▶ [Description of the task] Write only how many lines in this data include "rolling".
↓
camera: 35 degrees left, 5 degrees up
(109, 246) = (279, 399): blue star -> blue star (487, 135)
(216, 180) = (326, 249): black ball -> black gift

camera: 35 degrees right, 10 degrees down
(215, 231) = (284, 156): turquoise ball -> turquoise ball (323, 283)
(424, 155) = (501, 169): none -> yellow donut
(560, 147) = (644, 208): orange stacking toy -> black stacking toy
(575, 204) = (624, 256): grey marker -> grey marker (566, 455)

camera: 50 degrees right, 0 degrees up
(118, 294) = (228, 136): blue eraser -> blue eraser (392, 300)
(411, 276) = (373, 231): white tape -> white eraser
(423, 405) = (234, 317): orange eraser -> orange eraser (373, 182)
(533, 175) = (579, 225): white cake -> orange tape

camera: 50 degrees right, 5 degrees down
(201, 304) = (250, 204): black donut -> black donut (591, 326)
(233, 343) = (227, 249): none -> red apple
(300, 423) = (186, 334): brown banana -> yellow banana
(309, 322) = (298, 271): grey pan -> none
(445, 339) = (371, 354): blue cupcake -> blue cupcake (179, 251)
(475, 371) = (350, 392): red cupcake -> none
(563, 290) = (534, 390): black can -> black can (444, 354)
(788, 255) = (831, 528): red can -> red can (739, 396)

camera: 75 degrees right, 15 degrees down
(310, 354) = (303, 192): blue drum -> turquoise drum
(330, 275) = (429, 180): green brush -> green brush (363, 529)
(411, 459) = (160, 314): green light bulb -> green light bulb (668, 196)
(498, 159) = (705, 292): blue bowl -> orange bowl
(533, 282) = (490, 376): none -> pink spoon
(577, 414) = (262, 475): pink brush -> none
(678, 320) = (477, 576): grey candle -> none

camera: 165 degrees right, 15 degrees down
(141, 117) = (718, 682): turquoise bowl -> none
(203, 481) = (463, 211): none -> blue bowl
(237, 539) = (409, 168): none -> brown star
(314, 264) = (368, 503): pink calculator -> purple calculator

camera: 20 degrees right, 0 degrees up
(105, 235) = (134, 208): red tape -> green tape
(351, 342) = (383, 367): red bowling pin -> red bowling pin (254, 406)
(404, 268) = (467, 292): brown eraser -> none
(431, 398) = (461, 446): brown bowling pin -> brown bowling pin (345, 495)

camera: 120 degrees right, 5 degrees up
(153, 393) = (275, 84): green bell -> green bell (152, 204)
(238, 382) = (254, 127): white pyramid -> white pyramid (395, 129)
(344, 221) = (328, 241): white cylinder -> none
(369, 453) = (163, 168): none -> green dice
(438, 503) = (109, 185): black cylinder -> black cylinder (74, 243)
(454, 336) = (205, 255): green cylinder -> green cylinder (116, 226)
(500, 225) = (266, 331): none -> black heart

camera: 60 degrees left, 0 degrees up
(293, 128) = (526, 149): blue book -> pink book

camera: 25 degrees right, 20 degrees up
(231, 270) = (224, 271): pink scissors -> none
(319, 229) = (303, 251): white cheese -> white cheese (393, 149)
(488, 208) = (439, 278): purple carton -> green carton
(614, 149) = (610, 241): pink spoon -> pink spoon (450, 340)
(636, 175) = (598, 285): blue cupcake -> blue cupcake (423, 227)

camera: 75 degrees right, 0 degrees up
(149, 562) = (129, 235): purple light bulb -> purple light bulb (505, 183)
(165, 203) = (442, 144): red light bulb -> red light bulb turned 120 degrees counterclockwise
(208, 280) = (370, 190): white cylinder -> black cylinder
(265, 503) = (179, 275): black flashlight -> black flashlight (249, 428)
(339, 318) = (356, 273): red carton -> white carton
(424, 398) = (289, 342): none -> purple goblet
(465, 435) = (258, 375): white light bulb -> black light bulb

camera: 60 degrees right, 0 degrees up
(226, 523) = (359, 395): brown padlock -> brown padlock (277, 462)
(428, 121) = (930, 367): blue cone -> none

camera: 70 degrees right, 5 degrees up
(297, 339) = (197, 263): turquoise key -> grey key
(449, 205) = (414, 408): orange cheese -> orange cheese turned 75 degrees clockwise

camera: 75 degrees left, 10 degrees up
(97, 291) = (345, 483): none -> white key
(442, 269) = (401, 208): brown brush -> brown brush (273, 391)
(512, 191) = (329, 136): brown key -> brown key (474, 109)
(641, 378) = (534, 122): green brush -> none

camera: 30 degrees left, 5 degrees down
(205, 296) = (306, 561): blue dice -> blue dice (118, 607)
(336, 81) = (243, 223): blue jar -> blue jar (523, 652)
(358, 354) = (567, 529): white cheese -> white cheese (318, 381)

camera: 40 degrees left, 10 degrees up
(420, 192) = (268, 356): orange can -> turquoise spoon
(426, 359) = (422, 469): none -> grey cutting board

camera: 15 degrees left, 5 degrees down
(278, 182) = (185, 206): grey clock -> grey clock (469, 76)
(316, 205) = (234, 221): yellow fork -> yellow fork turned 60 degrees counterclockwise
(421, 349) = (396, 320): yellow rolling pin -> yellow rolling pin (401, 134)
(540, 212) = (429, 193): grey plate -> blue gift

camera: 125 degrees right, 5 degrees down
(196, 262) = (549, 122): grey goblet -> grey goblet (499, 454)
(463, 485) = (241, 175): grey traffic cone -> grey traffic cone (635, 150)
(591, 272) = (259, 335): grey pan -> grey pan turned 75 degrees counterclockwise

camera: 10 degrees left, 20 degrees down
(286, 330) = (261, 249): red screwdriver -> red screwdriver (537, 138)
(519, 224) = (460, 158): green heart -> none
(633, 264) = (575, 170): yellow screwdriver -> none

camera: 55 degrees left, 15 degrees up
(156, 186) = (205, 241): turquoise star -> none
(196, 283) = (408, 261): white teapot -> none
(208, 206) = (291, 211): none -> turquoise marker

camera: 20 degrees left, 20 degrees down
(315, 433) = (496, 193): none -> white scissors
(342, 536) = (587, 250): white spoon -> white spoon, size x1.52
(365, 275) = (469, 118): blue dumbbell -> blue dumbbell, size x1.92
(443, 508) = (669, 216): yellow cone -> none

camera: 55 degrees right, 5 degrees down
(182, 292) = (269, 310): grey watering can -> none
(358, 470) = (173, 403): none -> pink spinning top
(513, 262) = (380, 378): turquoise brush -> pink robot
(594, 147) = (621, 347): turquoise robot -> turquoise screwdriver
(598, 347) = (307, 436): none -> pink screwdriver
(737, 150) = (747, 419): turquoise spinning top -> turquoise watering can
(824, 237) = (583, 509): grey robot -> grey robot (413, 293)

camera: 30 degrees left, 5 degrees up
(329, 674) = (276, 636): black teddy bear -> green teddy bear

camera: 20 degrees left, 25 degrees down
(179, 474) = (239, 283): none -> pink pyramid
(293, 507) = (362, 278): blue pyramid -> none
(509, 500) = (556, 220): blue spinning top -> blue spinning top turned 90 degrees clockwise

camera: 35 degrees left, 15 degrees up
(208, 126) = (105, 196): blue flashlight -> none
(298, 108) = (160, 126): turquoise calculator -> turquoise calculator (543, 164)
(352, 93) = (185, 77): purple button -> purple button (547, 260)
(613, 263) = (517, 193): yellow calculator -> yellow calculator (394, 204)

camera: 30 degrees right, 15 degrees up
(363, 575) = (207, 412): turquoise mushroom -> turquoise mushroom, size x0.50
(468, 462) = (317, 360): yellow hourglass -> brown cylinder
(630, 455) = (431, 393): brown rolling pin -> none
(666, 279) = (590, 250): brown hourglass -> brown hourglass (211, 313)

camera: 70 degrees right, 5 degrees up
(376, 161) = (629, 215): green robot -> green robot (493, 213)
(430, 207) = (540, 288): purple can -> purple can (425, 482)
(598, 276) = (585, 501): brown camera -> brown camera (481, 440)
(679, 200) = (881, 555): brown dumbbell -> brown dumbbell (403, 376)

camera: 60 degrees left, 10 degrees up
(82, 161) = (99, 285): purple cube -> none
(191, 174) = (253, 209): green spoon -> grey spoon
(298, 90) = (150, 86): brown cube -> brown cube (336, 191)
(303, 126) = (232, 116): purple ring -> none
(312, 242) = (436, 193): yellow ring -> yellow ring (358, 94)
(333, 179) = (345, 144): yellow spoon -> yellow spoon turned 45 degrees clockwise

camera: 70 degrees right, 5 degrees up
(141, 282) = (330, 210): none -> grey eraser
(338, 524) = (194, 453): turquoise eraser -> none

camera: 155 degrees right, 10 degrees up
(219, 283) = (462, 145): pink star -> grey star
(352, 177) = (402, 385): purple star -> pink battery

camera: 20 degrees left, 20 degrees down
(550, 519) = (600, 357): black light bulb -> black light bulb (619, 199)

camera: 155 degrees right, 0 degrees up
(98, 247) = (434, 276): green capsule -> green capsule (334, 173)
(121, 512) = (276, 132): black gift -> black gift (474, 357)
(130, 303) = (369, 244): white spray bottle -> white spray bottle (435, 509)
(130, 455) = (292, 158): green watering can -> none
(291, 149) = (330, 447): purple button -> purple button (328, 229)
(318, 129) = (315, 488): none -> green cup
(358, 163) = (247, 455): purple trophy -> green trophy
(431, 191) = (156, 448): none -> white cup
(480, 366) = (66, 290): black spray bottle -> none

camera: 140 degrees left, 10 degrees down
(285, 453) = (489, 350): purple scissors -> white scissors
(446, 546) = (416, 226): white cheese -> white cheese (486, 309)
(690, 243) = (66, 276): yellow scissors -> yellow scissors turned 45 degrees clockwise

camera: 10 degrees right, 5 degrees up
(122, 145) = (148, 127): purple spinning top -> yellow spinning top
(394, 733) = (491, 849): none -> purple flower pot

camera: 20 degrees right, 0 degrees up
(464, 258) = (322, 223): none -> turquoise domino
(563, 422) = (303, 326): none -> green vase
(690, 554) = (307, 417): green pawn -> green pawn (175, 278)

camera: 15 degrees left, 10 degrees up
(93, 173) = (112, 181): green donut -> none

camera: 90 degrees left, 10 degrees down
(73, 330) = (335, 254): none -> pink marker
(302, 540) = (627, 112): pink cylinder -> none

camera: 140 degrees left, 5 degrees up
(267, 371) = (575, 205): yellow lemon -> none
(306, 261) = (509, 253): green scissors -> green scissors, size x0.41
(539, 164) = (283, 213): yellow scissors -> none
↑
▶ [Finished exercise] 2